§ INFORMATION SHOWN
######

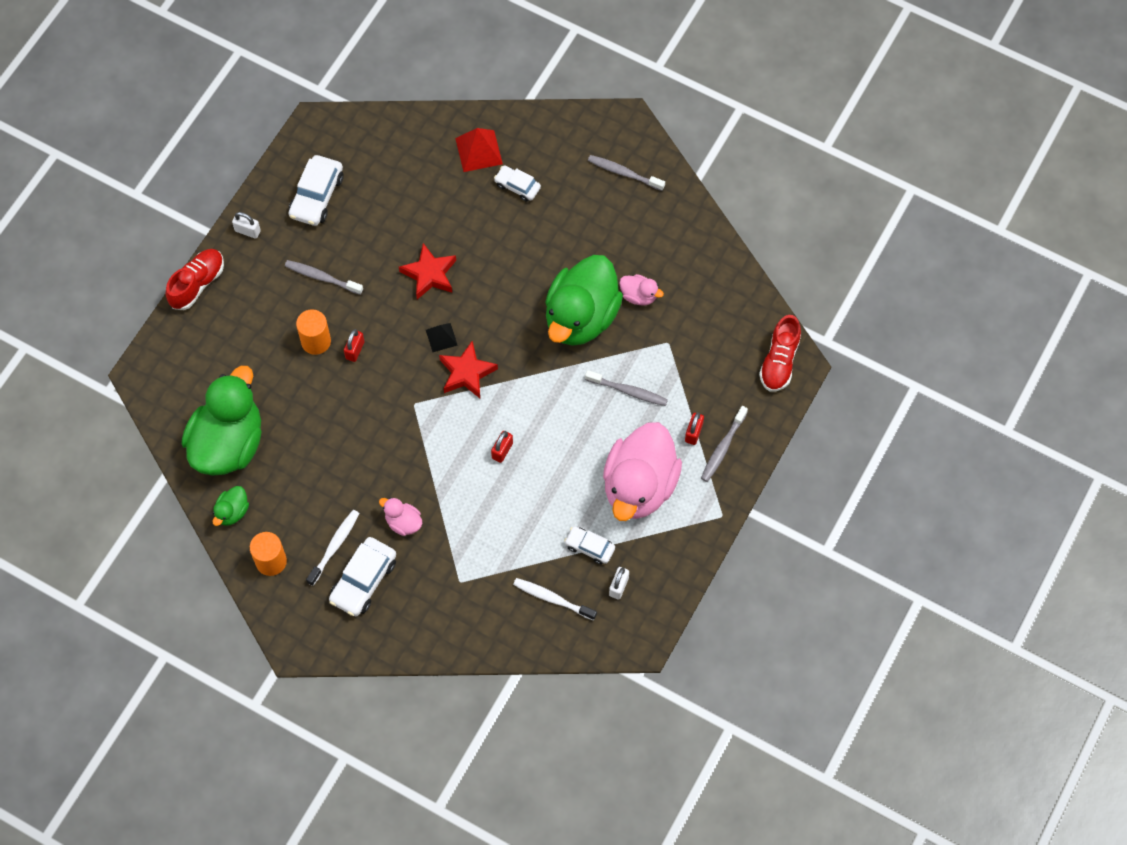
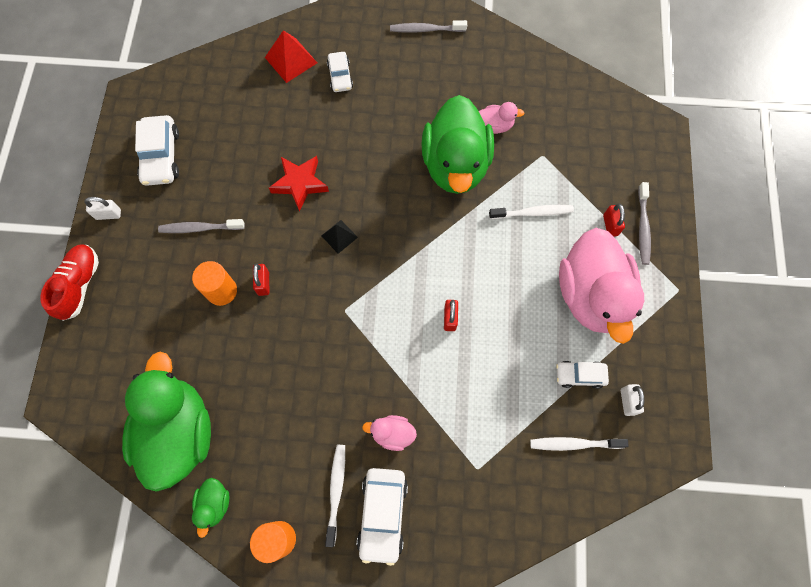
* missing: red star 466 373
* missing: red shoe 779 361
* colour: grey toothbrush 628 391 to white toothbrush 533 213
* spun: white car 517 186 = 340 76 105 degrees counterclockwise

######

§ TASK DIRECTIONS
Count the lines in the data that contain the string "white", and give nothing but that number.

§ SOLUTION
2